**TASK DATA**
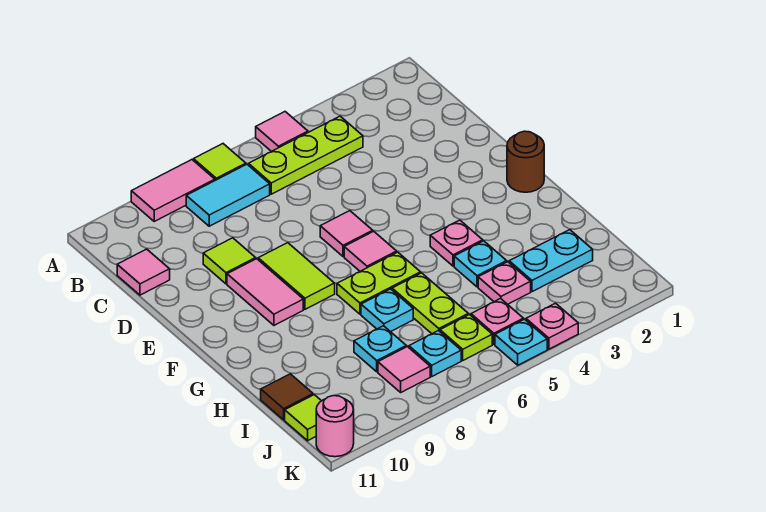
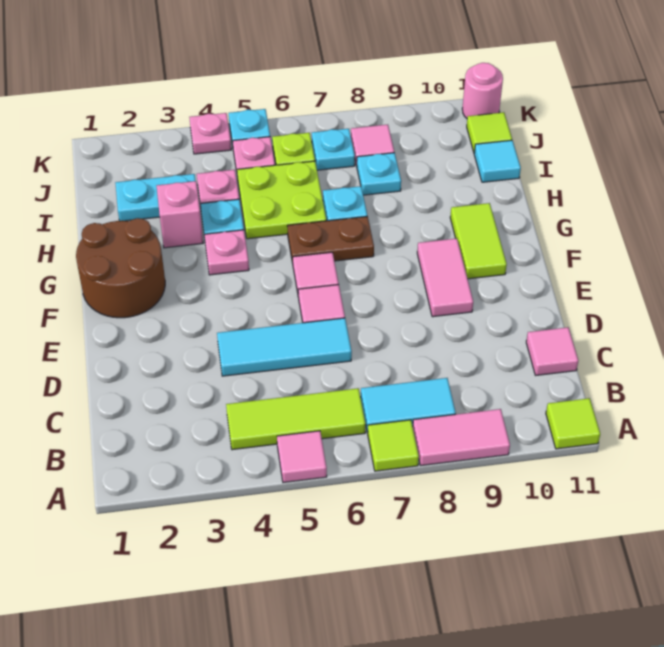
lime plate B4:B6 level 1 -> lime tile B4:B6 level 1
none -> cyan tile D4:D6 level 1
lime tile D9 level 1 -> lime tile A11 level 1
lime tile E8:F8 level 1 -> lime tile F10:G10 level 1
brown round brick F1 level 1 -> brown round brick F1:G2 level 1
lime plate G6:G7 level 1 -> brown plate G6:G7 level 1
none -> pink brick H3 level 1
lime plate H6:I6 level 1 -> lime plate H5:I6 level 1
brown tile I11 level 1 -> cyan tile I11 level 1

**PROBLEM STATEMENT**
Pull every line containing "brown" out of the material and copy it.

**EXERCISE OUTPUT**
brown round brick F1 level 1 -> brown round brick F1:G2 level 1
lime plate G6:G7 level 1 -> brown plate G6:G7 level 1
brown tile I11 level 1 -> cyan tile I11 level 1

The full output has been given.